*Your goal*
Please write each record out again word for word.

........

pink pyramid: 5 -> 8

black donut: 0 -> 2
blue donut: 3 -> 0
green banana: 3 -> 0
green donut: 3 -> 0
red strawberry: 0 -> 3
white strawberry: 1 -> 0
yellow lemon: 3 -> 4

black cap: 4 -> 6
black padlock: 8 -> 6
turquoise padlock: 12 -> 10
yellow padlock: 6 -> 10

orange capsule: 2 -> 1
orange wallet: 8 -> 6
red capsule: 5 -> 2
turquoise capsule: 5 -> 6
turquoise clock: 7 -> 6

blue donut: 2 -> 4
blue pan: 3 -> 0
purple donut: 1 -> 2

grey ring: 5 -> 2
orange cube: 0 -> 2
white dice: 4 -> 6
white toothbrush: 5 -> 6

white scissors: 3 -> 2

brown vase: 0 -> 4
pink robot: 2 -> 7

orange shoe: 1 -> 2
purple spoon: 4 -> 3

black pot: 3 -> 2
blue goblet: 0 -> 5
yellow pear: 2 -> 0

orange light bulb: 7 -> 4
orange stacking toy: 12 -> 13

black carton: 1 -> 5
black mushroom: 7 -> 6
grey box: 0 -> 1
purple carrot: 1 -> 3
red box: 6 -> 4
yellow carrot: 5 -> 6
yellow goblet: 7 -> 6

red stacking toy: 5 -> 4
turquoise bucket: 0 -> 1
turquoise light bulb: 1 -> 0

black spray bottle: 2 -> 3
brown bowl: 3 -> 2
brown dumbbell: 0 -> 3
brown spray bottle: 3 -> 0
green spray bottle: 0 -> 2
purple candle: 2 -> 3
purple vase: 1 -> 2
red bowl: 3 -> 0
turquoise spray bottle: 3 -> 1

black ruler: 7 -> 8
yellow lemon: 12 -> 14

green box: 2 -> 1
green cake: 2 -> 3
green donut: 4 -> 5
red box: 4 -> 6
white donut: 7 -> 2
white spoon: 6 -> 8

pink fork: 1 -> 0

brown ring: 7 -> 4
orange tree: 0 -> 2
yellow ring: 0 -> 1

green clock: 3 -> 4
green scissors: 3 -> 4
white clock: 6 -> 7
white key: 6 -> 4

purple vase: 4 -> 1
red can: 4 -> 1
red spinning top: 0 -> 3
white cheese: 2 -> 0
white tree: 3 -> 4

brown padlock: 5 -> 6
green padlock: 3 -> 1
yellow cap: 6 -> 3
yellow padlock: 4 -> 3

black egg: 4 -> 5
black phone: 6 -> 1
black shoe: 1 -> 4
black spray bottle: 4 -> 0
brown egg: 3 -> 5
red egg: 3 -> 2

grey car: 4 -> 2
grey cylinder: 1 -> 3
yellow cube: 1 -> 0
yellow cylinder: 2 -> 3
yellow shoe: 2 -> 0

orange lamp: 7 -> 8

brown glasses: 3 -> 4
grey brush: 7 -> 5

........

*The completed task*
pink pyramid: 5 -> 8

black donut: 0 -> 2
blue donut: 3 -> 0
green banana: 3 -> 0
green donut: 3 -> 0
red strawberry: 0 -> 3
white strawberry: 1 -> 0
yellow lemon: 3 -> 4

black cap: 4 -> 6
black padlock: 8 -> 6
turquoise padlock: 12 -> 10
yellow padlock: 6 -> 10

orange capsule: 2 -> 1
orange wallet: 8 -> 6
red capsule: 5 -> 2
turquoise capsule: 5 -> 6
turquoise clock: 7 -> 6

blue donut: 2 -> 4
blue pan: 3 -> 0
purple donut: 1 -> 2

grey ring: 5 -> 2
orange cube: 0 -> 2
white dice: 4 -> 6
white toothbrush: 5 -> 6

white scissors: 3 -> 2

brown vase: 0 -> 4
pink robot: 2 -> 7

orange shoe: 1 -> 2
purple spoon: 4 -> 3

black pot: 3 -> 2
blue goblet: 0 -> 5
yellow pear: 2 -> 0

orange light bulb: 7 -> 4
orange stacking toy: 12 -> 13

black carton: 1 -> 5
black mushroom: 7 -> 6
grey box: 0 -> 1
purple carrot: 1 -> 3
red box: 6 -> 4
yellow carrot: 5 -> 6
yellow goblet: 7 -> 6

red stacking toy: 5 -> 4
turquoise bucket: 0 -> 1
turquoise light bulb: 1 -> 0

black spray bottle: 2 -> 3
brown bowl: 3 -> 2
brown dumbbell: 0 -> 3
brown spray bottle: 3 -> 0
green spray bottle: 0 -> 2
purple candle: 2 -> 3
purple vase: 1 -> 2
red bowl: 3 -> 0
turquoise spray bottle: 3 -> 1

black ruler: 7 -> 8
yellow lemon: 12 -> 14

green box: 2 -> 1
green cake: 2 -> 3
green donut: 4 -> 5
red box: 4 -> 6
white donut: 7 -> 2
white spoon: 6 -> 8

pink fork: 1 -> 0

brown ring: 7 -> 4
orange tree: 0 -> 2
yellow ring: 0 -> 1

green clock: 3 -> 4
green scissors: 3 -> 4
white clock: 6 -> 7
white key: 6 -> 4

purple vase: 4 -> 1
red can: 4 -> 1
red spinning top: 0 -> 3
white cheese: 2 -> 0
white tree: 3 -> 4

brown padlock: 5 -> 6
green padlock: 3 -> 1
yellow cap: 6 -> 3
yellow padlock: 4 -> 3

black egg: 4 -> 5
black phone: 6 -> 1
black shoe: 1 -> 4
black spray bottle: 4 -> 0
brown egg: 3 -> 5
red egg: 3 -> 2

grey car: 4 -> 2
grey cylinder: 1 -> 3
yellow cube: 1 -> 0
yellow cylinder: 2 -> 3
yellow shoe: 2 -> 0

orange lamp: 7 -> 8

brown glasses: 3 -> 4
grey brush: 7 -> 5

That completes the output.